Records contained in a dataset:
= = = = = = =

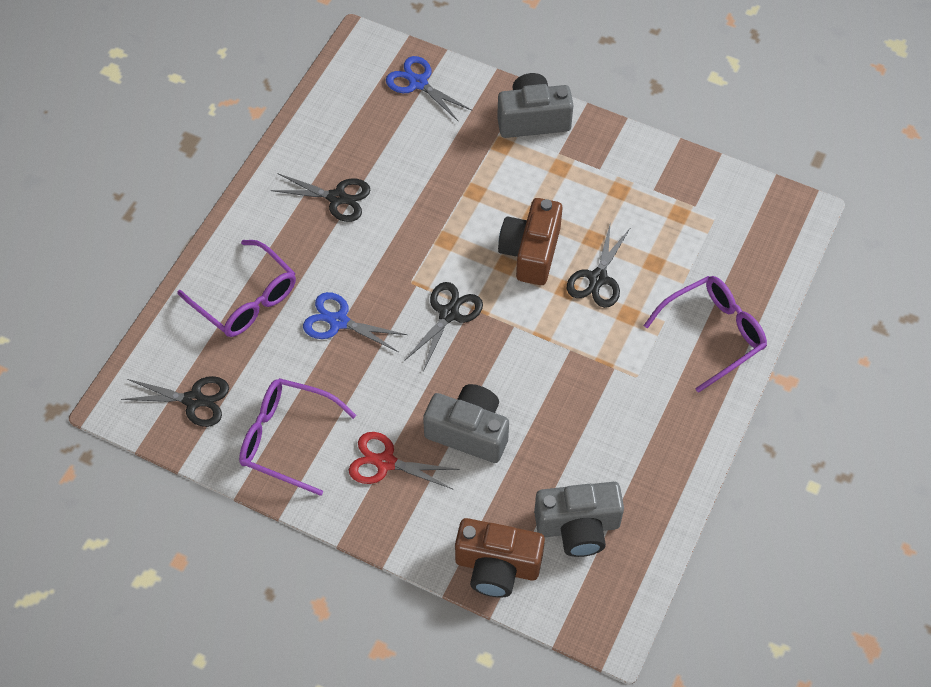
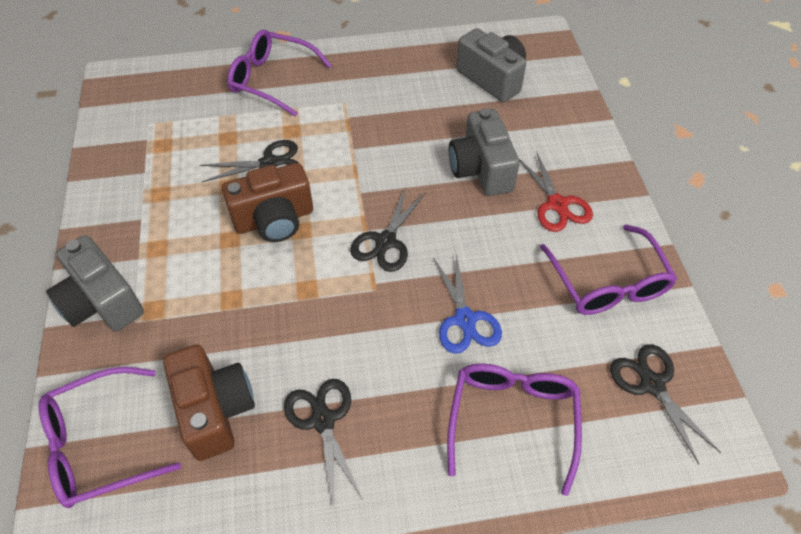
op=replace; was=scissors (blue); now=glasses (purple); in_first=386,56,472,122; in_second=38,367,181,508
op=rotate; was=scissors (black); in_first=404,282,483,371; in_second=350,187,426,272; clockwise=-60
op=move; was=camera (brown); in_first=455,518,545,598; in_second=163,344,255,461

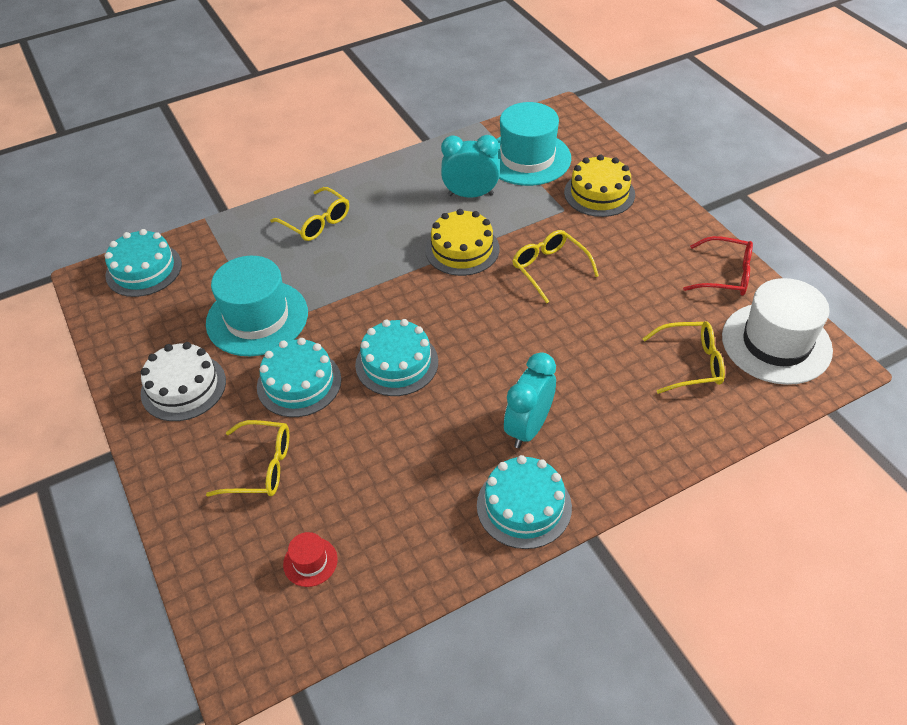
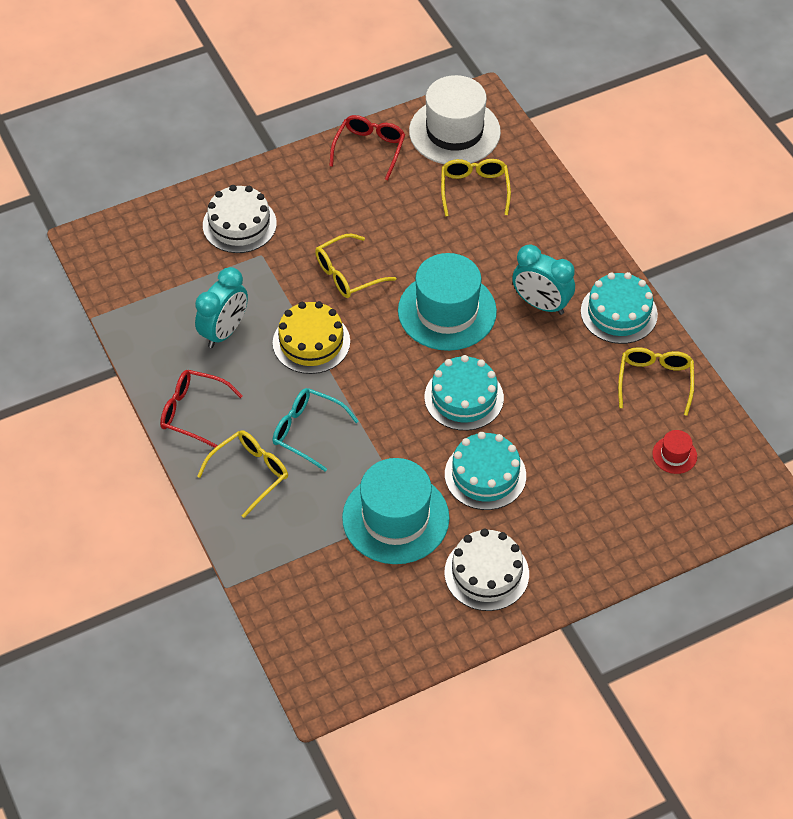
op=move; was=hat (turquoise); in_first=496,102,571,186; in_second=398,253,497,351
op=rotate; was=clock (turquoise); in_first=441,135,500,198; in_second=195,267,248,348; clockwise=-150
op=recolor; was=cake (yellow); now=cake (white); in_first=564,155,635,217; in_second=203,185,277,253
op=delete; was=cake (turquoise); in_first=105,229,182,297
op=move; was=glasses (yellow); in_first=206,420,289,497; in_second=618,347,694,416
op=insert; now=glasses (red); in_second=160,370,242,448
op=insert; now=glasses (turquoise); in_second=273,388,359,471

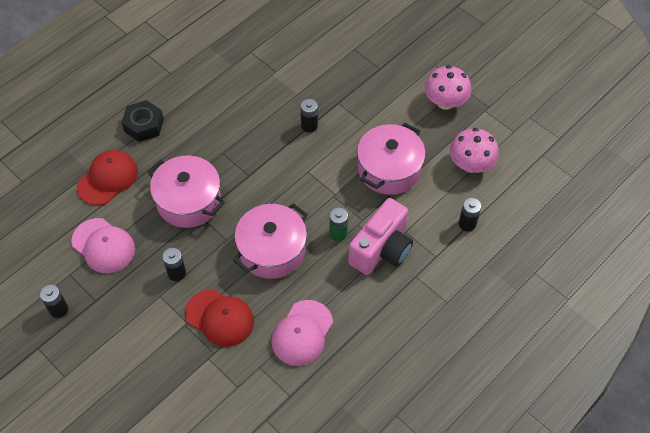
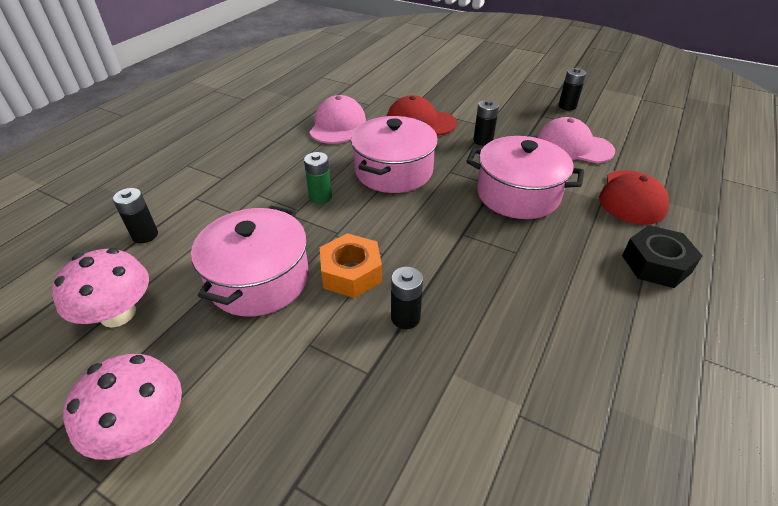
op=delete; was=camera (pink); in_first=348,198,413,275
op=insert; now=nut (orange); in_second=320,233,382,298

= = = = = = =

With every picture removed, give the entries above again exactly.

ANSWER BOX
op=replace; was=scissors (blue); now=glasses (purple); in_first=386,56,472,122; in_second=38,367,181,508
op=rotate; was=scissors (black); in_first=404,282,483,371; in_second=350,187,426,272; clockwise=-60
op=move; was=camera (brown); in_first=455,518,545,598; in_second=163,344,255,461

op=move; was=hat (turquoise); in_first=496,102,571,186; in_second=398,253,497,351
op=rotate; was=clock (turquoise); in_first=441,135,500,198; in_second=195,267,248,348; clockwise=-150
op=recolor; was=cake (yellow); now=cake (white); in_first=564,155,635,217; in_second=203,185,277,253
op=delete; was=cake (turquoise); in_first=105,229,182,297
op=move; was=glasses (yellow); in_first=206,420,289,497; in_second=618,347,694,416
op=insert; now=glasses (red); in_second=160,370,242,448
op=insert; now=glasses (turquoise); in_second=273,388,359,471

op=delete; was=camera (pink); in_first=348,198,413,275
op=insert; now=nut (orange); in_second=320,233,382,298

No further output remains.